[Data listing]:
# # # # # # #

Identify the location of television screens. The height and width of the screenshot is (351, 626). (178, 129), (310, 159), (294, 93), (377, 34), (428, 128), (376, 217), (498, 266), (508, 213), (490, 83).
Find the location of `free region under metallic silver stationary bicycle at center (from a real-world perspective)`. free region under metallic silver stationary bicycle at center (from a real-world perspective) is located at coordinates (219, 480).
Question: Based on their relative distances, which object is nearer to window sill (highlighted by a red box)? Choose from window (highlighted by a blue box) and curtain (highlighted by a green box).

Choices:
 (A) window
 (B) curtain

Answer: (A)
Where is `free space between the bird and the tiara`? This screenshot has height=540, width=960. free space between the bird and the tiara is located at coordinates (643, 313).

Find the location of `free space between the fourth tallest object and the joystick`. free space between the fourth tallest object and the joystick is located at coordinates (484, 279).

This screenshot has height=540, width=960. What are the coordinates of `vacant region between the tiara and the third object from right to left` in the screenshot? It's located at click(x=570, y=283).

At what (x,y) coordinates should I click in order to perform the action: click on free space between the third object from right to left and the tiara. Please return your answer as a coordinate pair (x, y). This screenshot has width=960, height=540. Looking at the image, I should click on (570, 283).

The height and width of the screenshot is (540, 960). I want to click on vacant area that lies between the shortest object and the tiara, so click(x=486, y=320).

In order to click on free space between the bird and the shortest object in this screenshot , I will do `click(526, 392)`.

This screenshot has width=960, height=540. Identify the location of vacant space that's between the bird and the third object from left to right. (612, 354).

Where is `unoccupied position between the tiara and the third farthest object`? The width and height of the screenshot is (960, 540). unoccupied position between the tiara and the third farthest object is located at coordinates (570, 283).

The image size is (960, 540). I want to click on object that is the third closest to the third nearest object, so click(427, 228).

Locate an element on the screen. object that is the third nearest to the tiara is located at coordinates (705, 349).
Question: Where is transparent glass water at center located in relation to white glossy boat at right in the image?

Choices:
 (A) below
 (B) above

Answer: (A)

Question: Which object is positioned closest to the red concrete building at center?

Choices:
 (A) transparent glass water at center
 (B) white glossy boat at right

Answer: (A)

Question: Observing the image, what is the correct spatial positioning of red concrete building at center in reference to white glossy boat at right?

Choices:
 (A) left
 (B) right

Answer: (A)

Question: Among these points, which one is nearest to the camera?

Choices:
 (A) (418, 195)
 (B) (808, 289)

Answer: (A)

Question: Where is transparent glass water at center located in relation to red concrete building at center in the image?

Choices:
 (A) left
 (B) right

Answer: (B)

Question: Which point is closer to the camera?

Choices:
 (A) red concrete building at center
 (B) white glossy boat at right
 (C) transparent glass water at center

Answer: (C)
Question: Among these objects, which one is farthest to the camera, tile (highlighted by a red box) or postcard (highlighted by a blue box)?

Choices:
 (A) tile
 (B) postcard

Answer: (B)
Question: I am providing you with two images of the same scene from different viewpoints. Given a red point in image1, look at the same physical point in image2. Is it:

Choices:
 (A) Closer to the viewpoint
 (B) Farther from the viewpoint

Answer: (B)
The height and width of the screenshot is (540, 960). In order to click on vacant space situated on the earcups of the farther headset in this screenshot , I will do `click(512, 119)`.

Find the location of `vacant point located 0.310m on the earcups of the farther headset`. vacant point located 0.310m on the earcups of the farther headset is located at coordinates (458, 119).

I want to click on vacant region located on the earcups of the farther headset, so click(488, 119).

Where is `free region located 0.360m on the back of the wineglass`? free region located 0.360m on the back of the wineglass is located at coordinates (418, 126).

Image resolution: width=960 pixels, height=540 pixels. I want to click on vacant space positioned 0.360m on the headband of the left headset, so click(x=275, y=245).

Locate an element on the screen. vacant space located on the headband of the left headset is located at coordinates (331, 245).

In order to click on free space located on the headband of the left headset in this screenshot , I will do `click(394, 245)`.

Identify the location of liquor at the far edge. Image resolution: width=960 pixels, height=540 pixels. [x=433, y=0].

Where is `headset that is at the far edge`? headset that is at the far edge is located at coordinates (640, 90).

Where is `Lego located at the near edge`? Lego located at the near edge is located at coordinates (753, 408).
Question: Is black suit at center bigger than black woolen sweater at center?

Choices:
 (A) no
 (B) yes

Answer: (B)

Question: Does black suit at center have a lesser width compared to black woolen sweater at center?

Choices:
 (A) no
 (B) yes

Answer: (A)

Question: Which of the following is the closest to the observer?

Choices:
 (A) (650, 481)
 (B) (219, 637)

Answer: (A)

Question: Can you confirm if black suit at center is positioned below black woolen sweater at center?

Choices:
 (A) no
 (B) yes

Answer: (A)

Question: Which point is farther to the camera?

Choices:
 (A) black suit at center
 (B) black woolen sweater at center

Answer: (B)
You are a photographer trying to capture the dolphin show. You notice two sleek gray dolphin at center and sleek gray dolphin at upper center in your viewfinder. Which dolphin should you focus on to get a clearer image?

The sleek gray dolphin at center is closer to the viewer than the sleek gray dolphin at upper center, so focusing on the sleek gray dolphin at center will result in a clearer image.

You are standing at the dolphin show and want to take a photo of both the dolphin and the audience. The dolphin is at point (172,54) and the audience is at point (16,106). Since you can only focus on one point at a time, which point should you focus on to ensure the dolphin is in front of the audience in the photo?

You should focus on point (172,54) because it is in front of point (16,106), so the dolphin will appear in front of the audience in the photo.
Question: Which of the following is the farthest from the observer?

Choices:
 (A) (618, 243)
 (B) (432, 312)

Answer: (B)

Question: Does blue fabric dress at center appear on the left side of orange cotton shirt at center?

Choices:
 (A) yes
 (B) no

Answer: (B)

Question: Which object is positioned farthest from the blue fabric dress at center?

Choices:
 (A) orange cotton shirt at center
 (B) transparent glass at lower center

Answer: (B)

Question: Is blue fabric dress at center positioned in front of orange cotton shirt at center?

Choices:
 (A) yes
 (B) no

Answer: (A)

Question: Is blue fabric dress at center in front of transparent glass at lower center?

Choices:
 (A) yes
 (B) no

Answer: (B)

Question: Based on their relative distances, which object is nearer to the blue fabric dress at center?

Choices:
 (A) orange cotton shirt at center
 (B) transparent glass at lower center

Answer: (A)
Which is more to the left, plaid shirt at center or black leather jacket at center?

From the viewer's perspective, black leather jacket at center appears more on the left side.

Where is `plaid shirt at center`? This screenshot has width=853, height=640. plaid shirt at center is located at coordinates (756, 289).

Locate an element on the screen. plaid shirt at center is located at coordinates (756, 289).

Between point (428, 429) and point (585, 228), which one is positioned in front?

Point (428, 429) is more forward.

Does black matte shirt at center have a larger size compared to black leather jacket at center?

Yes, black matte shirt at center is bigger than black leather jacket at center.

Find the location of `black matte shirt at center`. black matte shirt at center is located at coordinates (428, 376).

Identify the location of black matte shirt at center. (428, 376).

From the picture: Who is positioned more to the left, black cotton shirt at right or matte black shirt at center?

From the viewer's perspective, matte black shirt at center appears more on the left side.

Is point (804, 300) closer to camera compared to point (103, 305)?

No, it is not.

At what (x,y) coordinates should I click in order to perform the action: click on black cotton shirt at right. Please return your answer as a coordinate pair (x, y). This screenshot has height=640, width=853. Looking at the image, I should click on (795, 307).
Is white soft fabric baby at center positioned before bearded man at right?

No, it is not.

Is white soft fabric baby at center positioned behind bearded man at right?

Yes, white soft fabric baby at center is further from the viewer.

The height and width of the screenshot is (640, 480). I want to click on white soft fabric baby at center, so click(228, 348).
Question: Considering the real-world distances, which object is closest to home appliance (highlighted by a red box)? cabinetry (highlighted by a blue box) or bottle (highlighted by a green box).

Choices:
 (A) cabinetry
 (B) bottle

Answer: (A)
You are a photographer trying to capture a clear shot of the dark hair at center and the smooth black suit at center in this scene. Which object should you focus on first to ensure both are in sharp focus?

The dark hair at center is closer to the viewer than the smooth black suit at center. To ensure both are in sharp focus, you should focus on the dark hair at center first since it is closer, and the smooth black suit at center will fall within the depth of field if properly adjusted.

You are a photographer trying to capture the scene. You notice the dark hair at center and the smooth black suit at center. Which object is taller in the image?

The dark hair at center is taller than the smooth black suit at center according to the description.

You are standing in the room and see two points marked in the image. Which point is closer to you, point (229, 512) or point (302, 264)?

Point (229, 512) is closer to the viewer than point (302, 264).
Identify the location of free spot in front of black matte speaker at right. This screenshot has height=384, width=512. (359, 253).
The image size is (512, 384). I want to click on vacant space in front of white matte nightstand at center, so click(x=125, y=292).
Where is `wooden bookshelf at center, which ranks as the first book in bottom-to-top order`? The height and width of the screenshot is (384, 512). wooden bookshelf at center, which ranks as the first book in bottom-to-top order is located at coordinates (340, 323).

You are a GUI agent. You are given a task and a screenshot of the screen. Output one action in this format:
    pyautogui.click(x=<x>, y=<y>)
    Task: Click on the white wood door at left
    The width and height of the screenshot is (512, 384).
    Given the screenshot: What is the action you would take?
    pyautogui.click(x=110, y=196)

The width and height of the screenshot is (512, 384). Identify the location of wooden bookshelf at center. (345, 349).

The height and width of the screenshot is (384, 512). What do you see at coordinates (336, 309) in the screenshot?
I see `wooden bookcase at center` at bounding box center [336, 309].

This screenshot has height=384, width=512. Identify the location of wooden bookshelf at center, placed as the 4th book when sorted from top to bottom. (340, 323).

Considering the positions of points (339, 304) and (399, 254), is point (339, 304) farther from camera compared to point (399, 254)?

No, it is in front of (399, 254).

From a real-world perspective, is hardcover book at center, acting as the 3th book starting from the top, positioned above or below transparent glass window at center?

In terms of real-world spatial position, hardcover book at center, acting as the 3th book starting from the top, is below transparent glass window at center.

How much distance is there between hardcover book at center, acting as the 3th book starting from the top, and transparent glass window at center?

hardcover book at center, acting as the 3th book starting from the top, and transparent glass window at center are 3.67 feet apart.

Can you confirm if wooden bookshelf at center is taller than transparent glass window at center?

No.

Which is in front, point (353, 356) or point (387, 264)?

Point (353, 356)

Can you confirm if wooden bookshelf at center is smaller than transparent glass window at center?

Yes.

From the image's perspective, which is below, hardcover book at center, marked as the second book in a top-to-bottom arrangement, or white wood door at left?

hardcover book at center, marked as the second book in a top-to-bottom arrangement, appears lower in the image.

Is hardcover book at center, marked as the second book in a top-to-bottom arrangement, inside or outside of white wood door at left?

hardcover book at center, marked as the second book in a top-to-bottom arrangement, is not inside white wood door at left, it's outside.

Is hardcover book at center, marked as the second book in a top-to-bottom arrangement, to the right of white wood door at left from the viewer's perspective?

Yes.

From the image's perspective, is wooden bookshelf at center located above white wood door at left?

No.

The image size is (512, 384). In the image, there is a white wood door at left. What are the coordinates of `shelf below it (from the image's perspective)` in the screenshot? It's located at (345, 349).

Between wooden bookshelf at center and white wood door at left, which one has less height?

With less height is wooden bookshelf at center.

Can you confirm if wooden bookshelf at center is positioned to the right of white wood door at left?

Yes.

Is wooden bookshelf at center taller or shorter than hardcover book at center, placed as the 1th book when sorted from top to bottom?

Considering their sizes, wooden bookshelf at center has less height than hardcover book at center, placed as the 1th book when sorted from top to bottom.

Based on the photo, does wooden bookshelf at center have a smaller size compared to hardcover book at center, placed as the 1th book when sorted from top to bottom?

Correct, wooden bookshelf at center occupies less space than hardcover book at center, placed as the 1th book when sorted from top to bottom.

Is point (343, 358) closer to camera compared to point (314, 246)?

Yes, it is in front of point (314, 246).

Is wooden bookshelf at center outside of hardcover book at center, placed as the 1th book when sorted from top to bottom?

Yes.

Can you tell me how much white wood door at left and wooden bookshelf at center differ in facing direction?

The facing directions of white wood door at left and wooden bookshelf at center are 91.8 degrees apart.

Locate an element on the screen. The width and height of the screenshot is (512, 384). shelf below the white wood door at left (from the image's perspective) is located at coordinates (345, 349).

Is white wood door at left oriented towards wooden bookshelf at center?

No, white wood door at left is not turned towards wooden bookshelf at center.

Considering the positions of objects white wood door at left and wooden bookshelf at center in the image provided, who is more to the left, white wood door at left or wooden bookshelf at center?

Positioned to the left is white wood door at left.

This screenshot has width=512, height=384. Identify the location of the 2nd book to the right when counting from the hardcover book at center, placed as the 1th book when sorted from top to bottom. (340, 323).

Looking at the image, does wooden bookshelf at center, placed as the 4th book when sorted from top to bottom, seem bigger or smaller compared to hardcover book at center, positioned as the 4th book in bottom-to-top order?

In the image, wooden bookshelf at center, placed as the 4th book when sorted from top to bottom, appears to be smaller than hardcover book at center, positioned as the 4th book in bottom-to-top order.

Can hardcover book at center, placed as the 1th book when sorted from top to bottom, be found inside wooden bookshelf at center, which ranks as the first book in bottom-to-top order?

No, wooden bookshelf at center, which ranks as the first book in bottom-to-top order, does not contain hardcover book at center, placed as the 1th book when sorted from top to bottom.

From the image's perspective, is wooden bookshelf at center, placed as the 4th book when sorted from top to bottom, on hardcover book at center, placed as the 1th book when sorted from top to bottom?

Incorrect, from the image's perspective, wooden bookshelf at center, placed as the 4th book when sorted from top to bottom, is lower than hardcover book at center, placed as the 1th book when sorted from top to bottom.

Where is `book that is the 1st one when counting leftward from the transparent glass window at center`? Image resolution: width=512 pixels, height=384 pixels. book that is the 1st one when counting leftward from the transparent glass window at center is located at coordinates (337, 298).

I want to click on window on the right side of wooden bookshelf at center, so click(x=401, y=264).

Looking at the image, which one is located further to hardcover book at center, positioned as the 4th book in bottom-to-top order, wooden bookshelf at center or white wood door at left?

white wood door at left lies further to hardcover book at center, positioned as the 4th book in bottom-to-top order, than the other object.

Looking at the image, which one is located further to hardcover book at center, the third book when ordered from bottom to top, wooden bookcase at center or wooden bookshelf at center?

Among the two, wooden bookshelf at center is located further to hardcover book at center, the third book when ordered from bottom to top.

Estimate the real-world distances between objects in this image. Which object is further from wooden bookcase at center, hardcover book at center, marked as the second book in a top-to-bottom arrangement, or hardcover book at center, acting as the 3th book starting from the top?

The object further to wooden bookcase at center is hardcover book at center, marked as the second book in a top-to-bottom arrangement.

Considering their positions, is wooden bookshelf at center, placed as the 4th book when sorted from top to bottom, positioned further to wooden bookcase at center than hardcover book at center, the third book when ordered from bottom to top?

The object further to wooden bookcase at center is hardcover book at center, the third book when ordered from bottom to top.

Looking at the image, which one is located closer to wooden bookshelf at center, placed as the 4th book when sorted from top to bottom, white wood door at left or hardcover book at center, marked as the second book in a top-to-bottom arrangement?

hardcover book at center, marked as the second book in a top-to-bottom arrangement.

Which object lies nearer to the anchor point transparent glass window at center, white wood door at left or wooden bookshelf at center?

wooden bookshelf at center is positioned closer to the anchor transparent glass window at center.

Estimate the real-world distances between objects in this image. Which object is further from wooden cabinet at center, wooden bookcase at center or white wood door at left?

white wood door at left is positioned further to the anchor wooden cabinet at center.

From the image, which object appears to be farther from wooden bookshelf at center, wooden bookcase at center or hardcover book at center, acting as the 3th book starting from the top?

# # # # # # #

[Task details]: Express the stretch of the data from the line containing "Is white soft fabric baby at center positioned behind" through the line containing "Question: Considering the" as a JSON list of strings, one string per line, leaving out blank lines.

[Answer below]:
[
  "Is white soft fabric baby at center positioned behind bearded man at right?",
  "Yes, white soft fabric baby at center is further from the viewer.",
  "The height and width of the screenshot is (640, 480). I want to click on white soft fabric baby at center, so click(228, 348).",
  "Question: Considering the real-world distances, which object is closest to home appliance (highlighted by a red box)? cabinetry (highlighted by a blue box) or bottle (highlighted by a green box)."
]